**PROMPT**
From the data, return each line holding the word "size".

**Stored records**
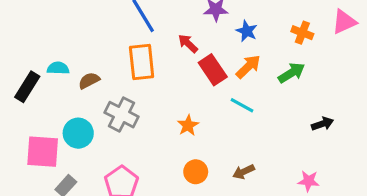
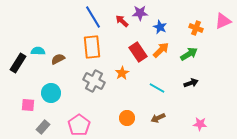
red arrow: (188, 43) -> (122, 21), moved
cyan line: (242, 105) -> (157, 88), moved
gray cross: (121, 115) -> (94, 81), moved
black arrow: (322, 124) -> (191, 83), moved
orange star: (188, 125) -> (122, 73), moved
pink square: (43, 152) -> (28, 105), size x0.6

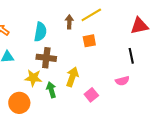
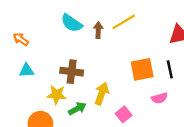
cyan semicircle: (40, 32) -> (72, 23), moved, turned 114
orange square: (89, 41) -> (142, 69), moved, size x1.5
green arrow: (51, 90) -> (77, 109), turned 77

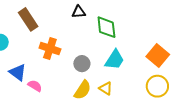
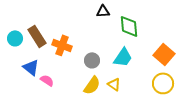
black triangle: (79, 12) -> (103, 11), moved
brown rectangle: (28, 19) -> (37, 36), moved
green diamond: (106, 27) -> (129, 26), moved

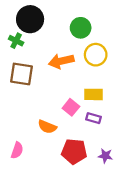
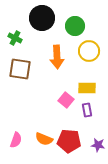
black circle: (30, 19) -> (42, 18), moved
orange arrow: (61, 61) -> (57, 57), turned -80
purple rectangle: (93, 118) -> (87, 110), turned 64
orange semicircle: (47, 127) -> (44, 139), moved

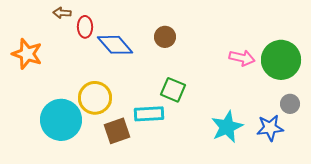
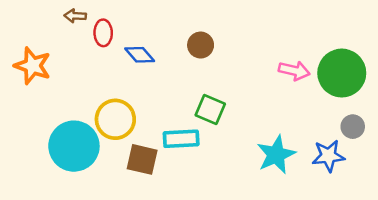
blue diamond: (115, 45) -> (140, 55), size x0.7
brown square: (117, 131) -> (142, 159), turned 32

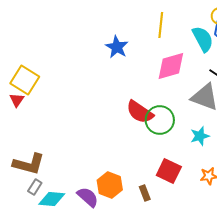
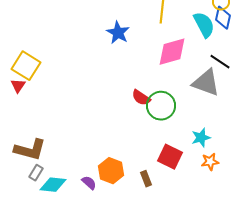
red semicircle: (140, 112) -> (141, 98), size x0.7
cyan star: (200, 136) -> (201, 138), moved
purple semicircle: (88, 197) -> (89, 183), size x0.7

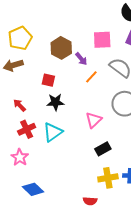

**RESPONSE TO THE TASK**
pink square: (43, 152) -> (28, 105), size x0.6
orange square: (89, 41) -> (142, 69), moved, size x1.5
blue diamond: (115, 45) -> (140, 55), size x0.7
red semicircle: (140, 112) -> (141, 98), size x0.7
purple semicircle: (88, 197) -> (89, 183), size x0.7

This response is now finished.